[ENTRIES SHOWN Boundary: Start]

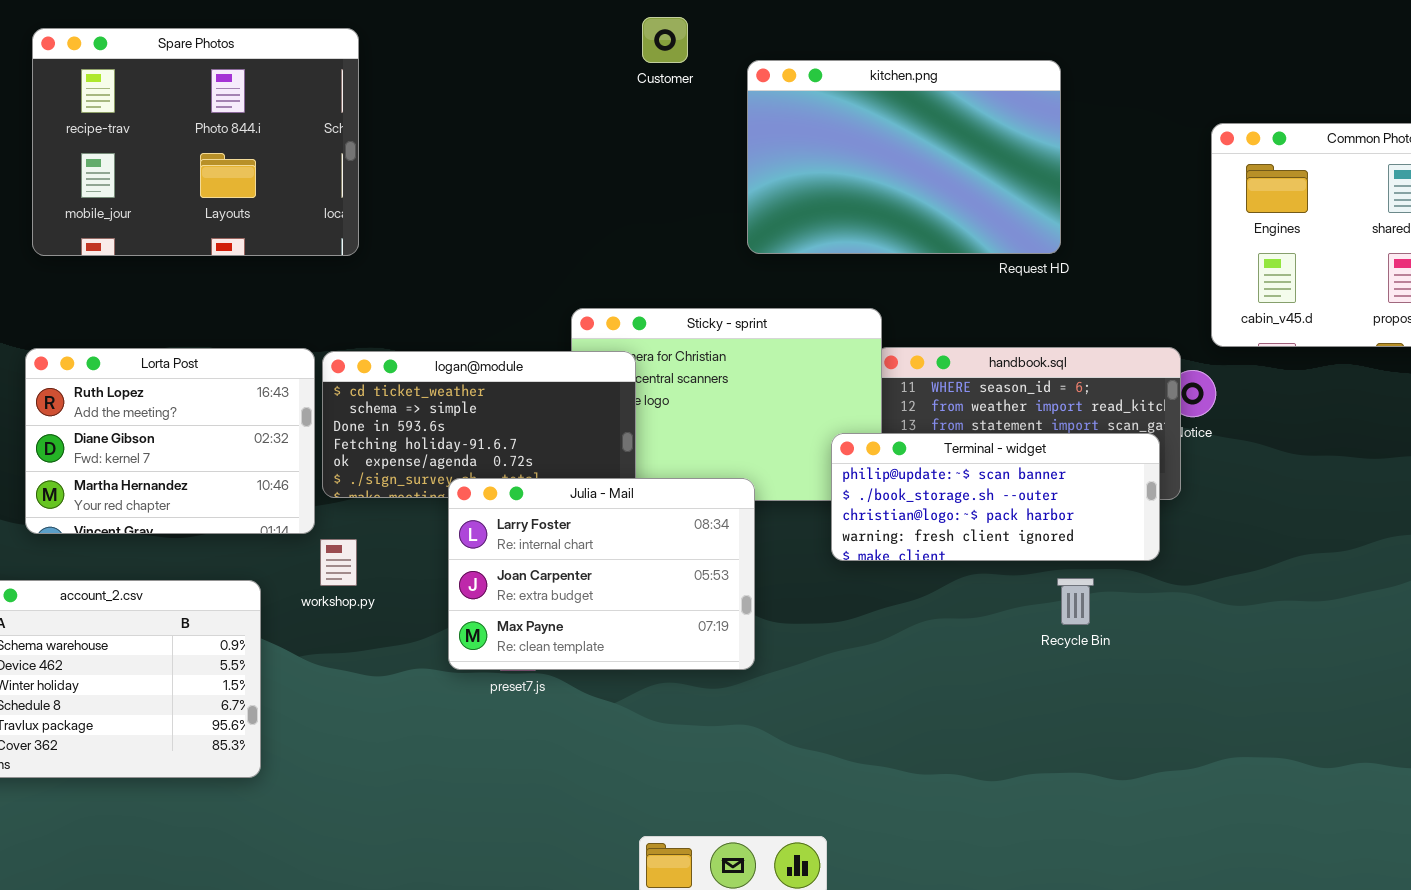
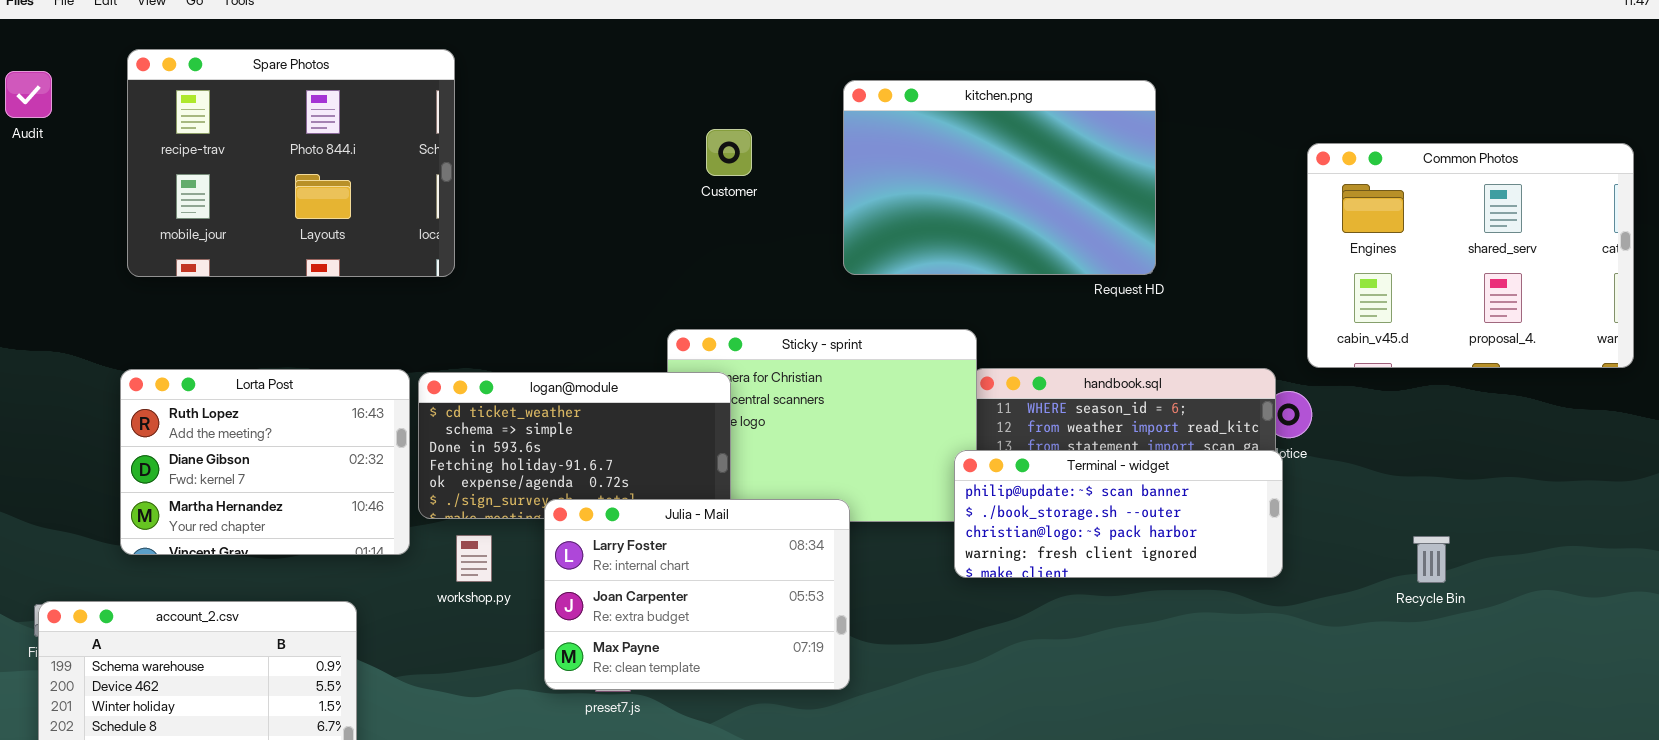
Customer: [642,17,688,63] -> [706,129,752,176], moved
Terminal - widget: [831,433,1160,561] -> [954,450,1283,578], moved
workshop.py: [320,539,357,586] -> [456,535,492,582], moved
Recycle Bin: [1057,578,1094,625] -> [1413,536,1450,583], moved

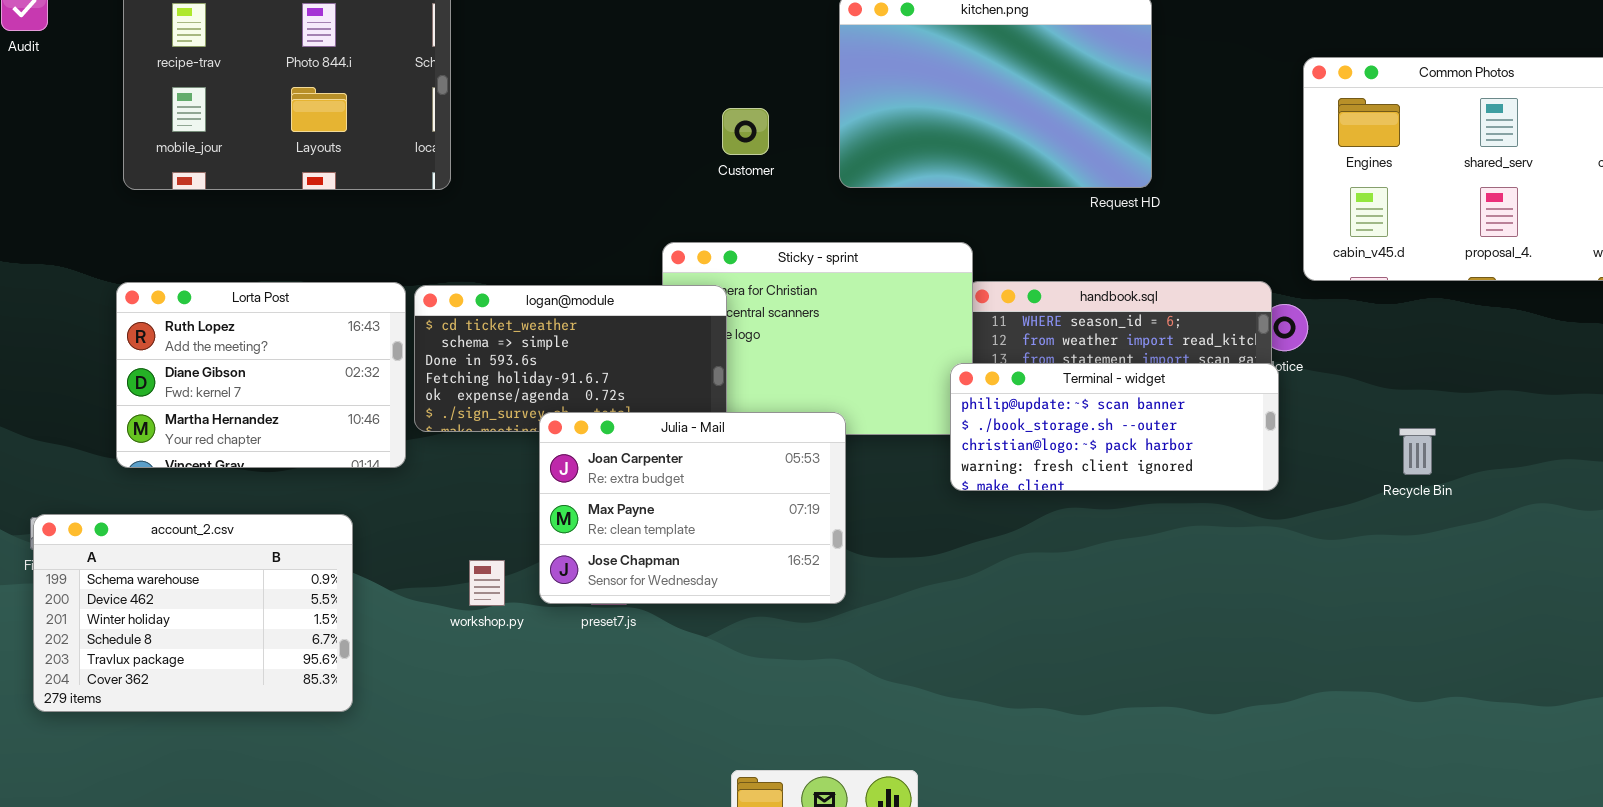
Customer: [706,129,752,176] -> [722,108,769,155], moved
Julia - Mail: [544,499,850,690] -> [539,412,846,604], scrolled down 1 row
workshop.py: [456,535,492,582] -> [469,560,505,606], moved
Recycle Bin: [1413,536,1450,583] -> [1399,428,1436,475], moved

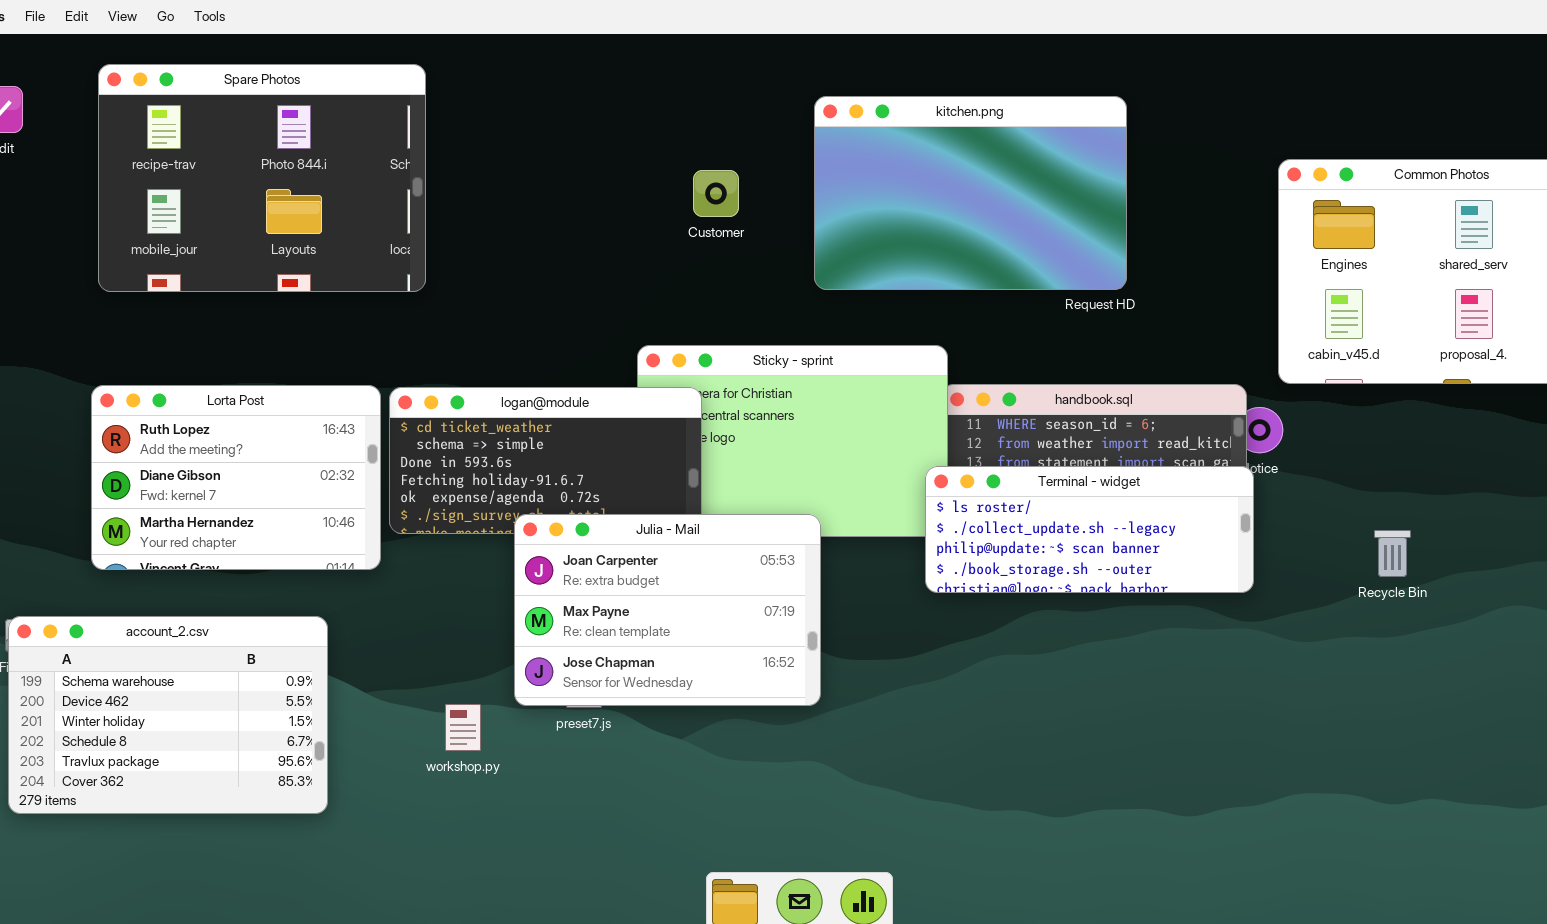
Customer: [722,108,769,155] -> [693,170,739,217], moved
Terminal - widget: [950,363,1279,491] -> [925,466,1254,593], scrolled up 2 rows
workshop.py: [469,560,505,606] -> [445,704,481,751], moved

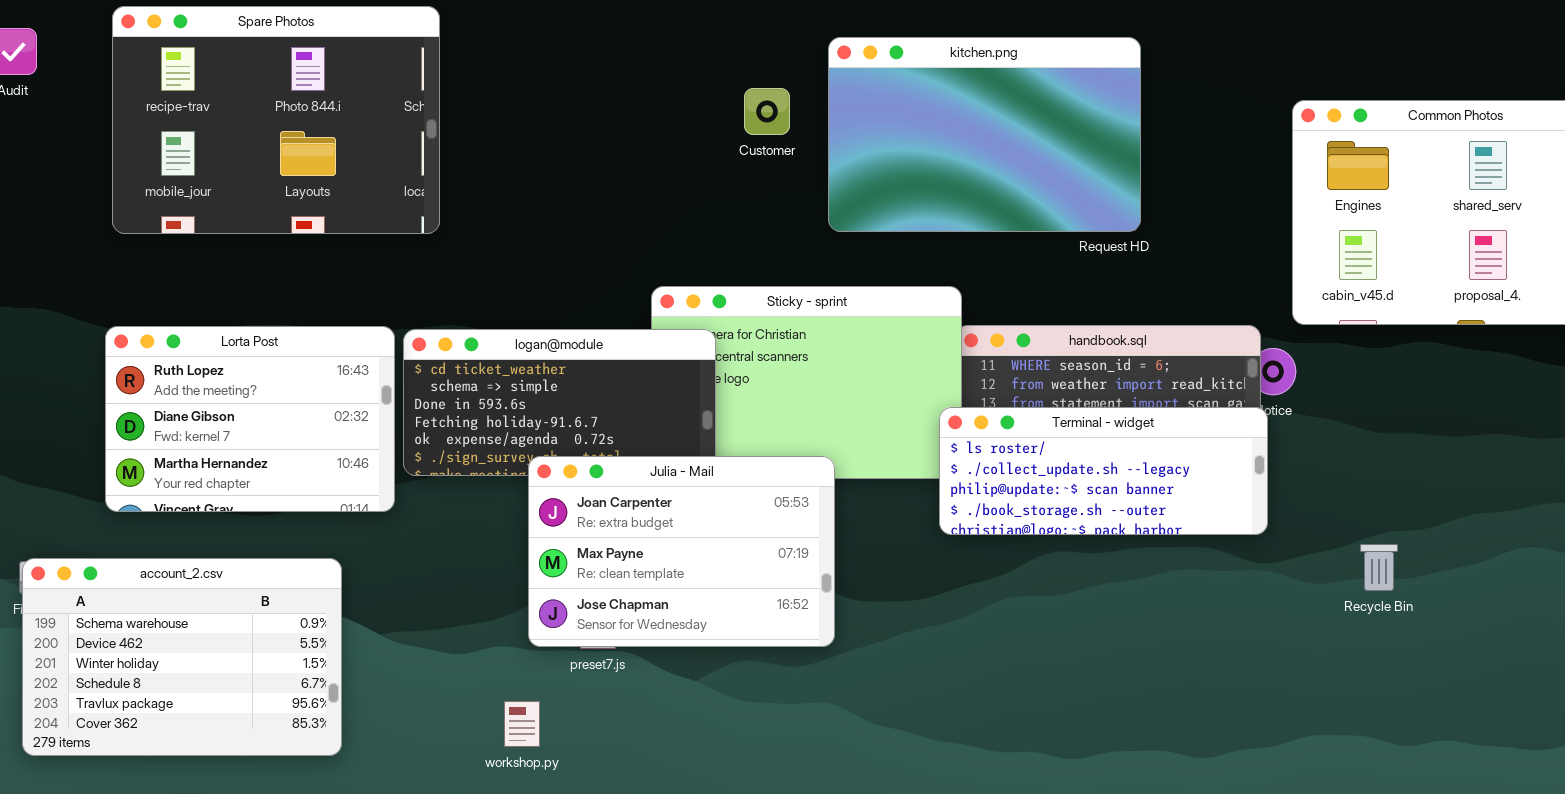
Customer: [693,170,739,217] -> [744,88,790,135], moved
Recycle Bin: [1374,530,1411,577] -> [1360,544,1398,591], moved
workshop.py: [445,704,481,751] -> [504,701,540,747], moved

[ENTRIES SHOWN Boundary: End]

● WHAT THE TASK ASKS
Because the copy must hold no pictures, return only the lines that run from the line containing "Customer: [722,108,769,155] ->" to the end of the data above, each exactly as it stands.

● SOLUTION TO THE EXERCISE
Customer: [722,108,769,155] -> [693,170,739,217], moved
Terminal - widget: [950,363,1279,491] -> [925,466,1254,593], scrolled up 2 rows
workshop.py: [469,560,505,606] -> [445,704,481,751], moved

Customer: [693,170,739,217] -> [744,88,790,135], moved
Recycle Bin: [1374,530,1411,577] -> [1360,544,1398,591], moved
workshop.py: [445,704,481,751] -> [504,701,540,747], moved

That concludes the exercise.